(Before-and-after change data)
######
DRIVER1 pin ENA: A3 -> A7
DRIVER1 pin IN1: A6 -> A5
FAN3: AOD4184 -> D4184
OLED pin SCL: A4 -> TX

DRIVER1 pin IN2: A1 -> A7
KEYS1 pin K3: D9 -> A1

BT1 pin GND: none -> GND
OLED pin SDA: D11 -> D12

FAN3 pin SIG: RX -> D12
######
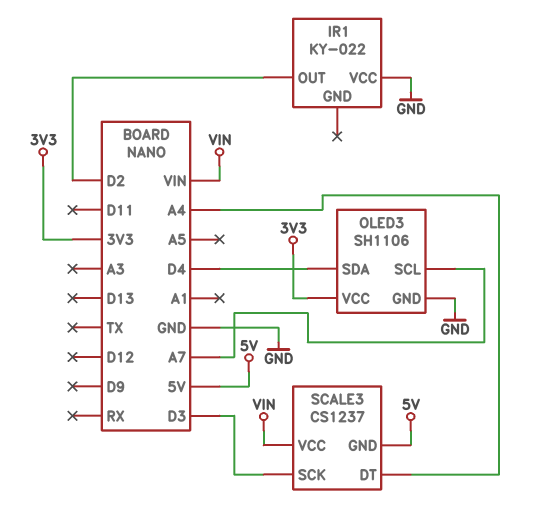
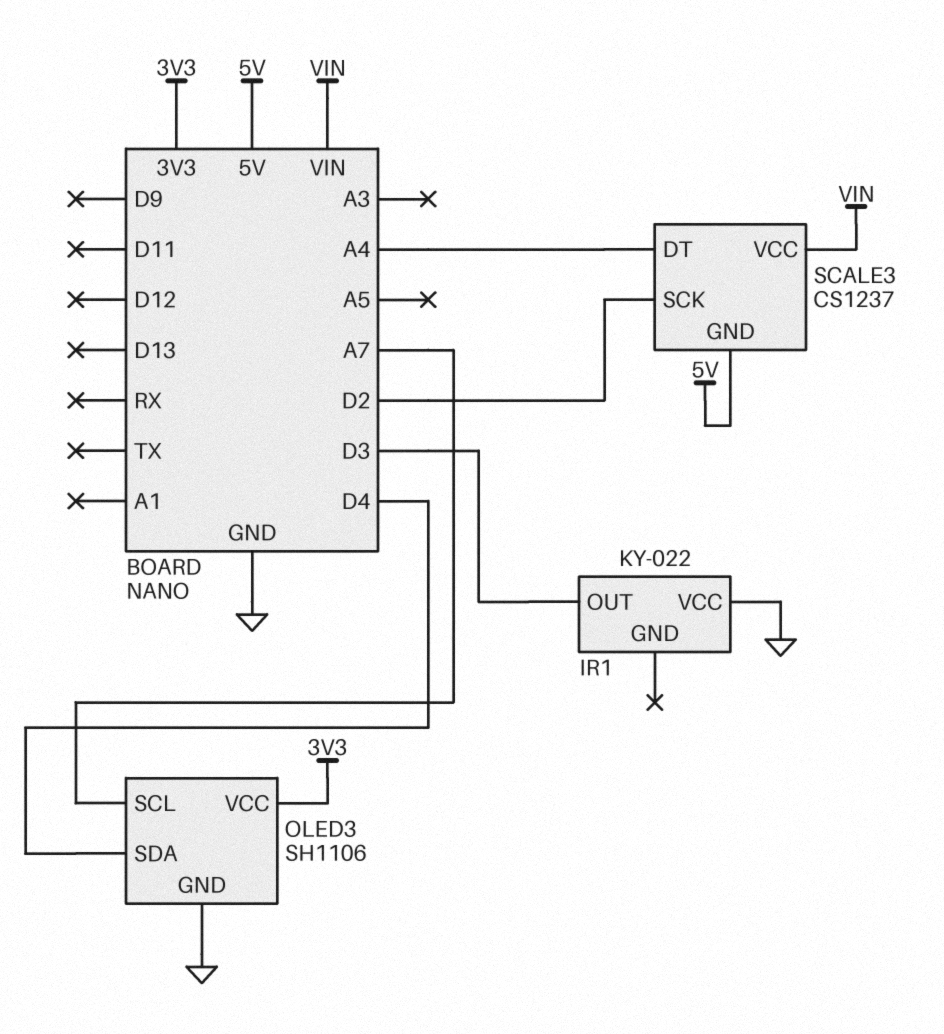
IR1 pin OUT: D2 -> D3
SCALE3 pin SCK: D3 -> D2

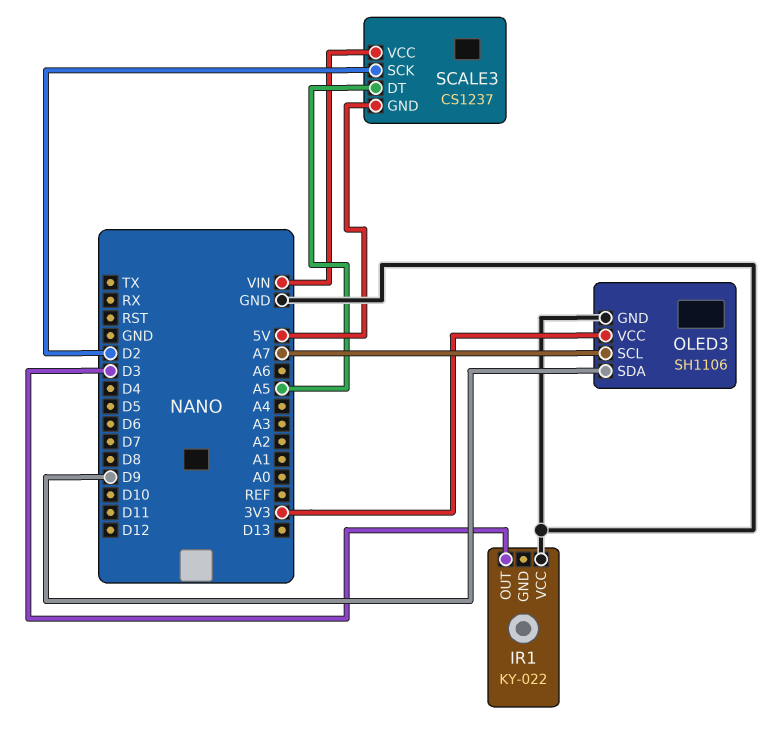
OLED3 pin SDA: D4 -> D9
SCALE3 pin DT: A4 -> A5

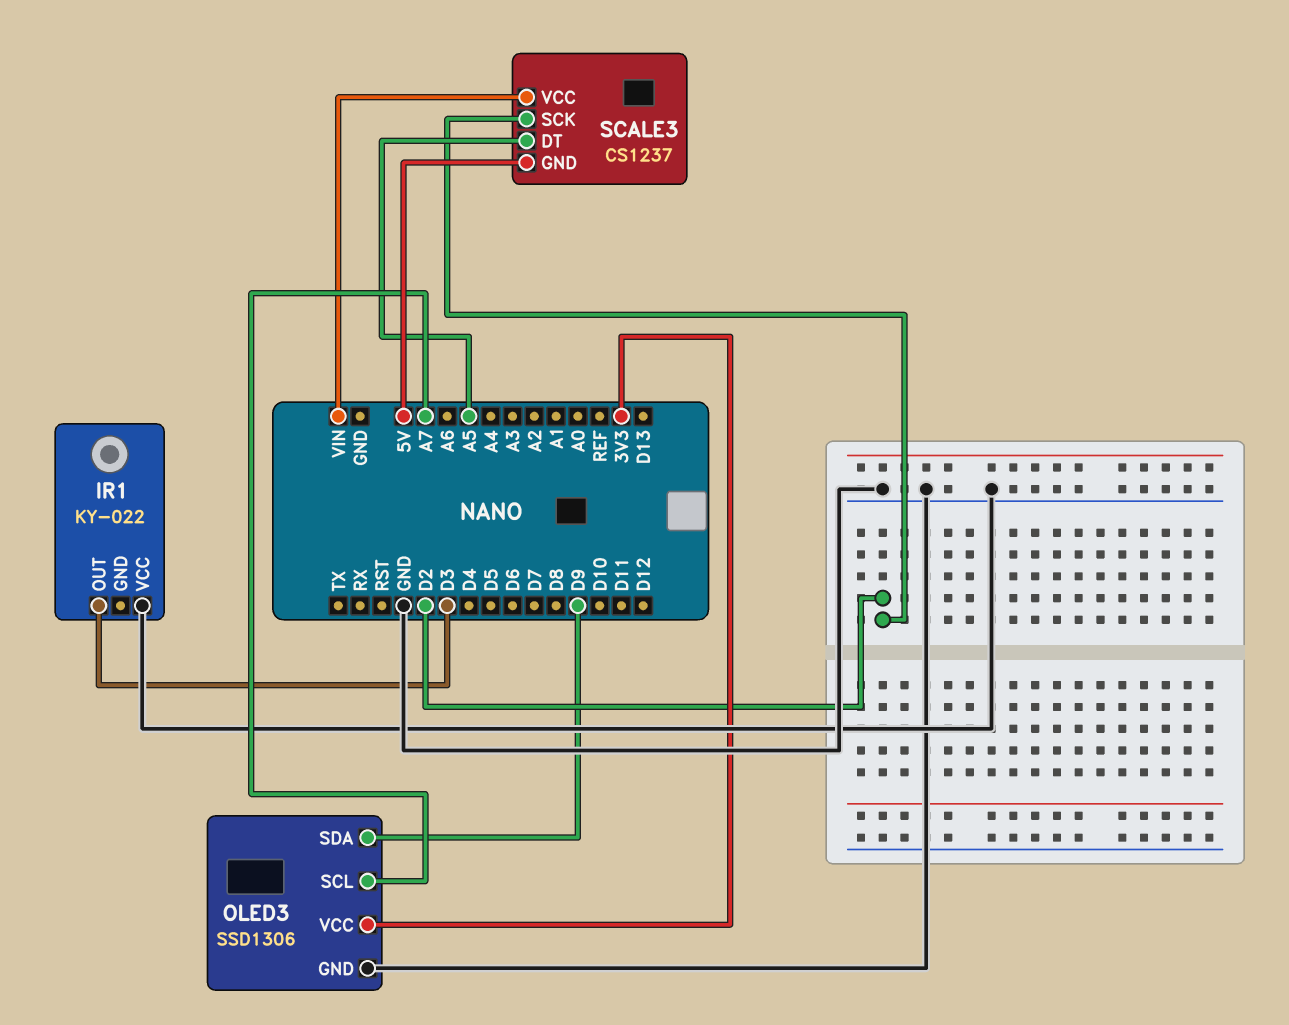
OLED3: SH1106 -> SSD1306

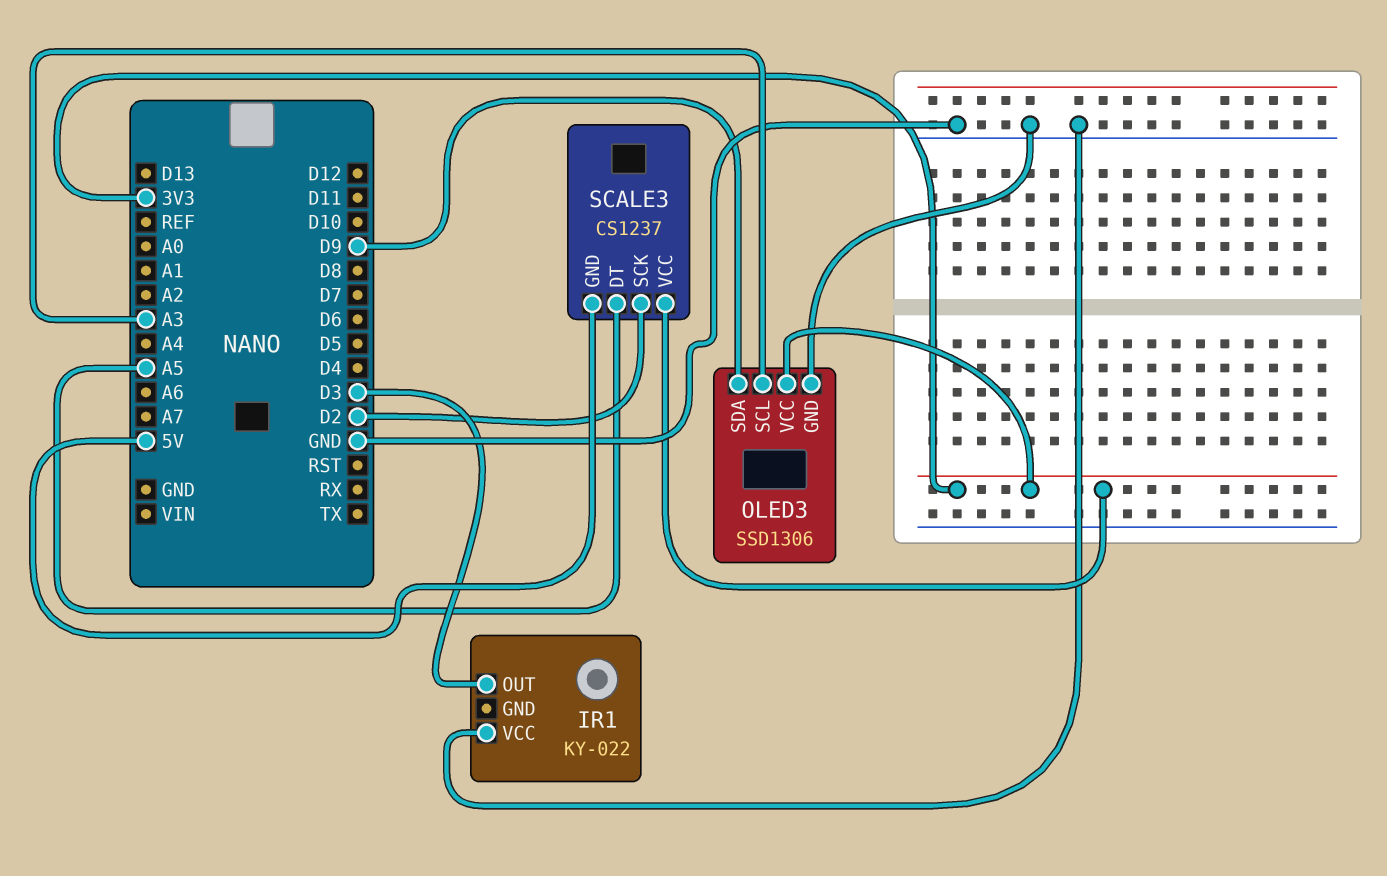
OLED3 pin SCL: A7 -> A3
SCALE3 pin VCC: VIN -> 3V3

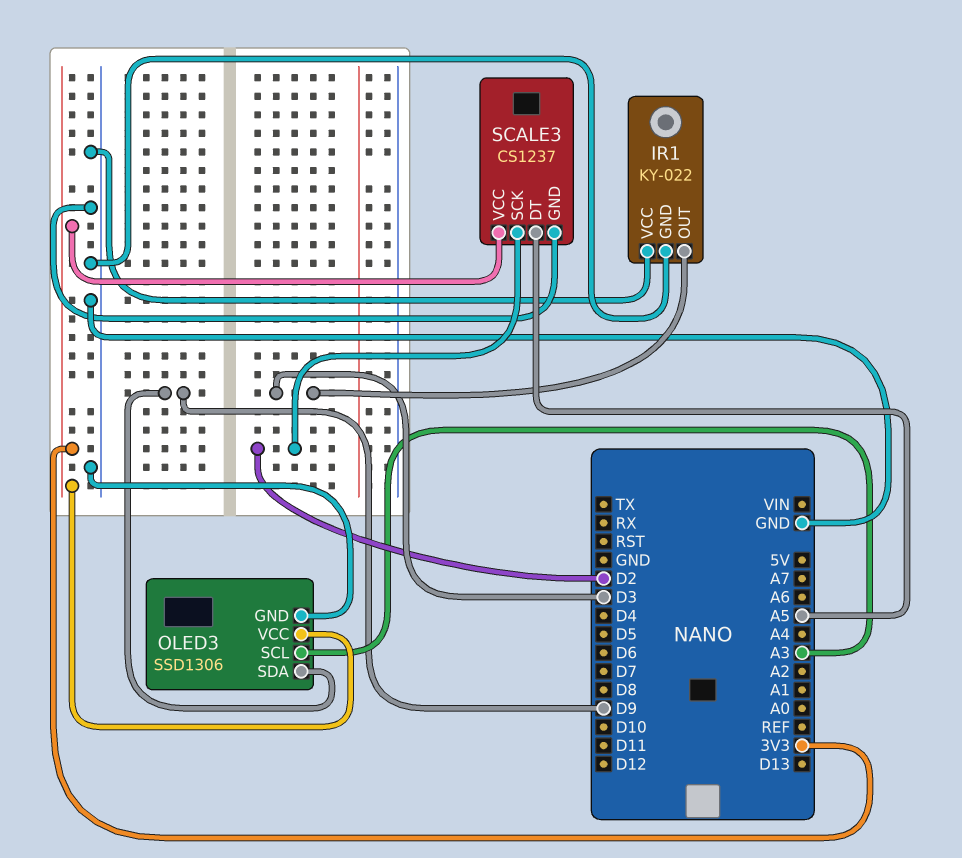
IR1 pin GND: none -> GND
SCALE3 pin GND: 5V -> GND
######
Among the entries above, locate the lines containing "FAN3: AOD4184 -> D4184" and "FAN3 pin SIG: RX -> D12", and transcribe exactly those two lines and all lines between.

FAN3: AOD4184 -> D4184
OLED pin SCL: A4 -> TX

DRIVER1 pin IN2: A1 -> A7
KEYS1 pin K3: D9 -> A1

BT1 pin GND: none -> GND
OLED pin SDA: D11 -> D12

FAN3 pin SIG: RX -> D12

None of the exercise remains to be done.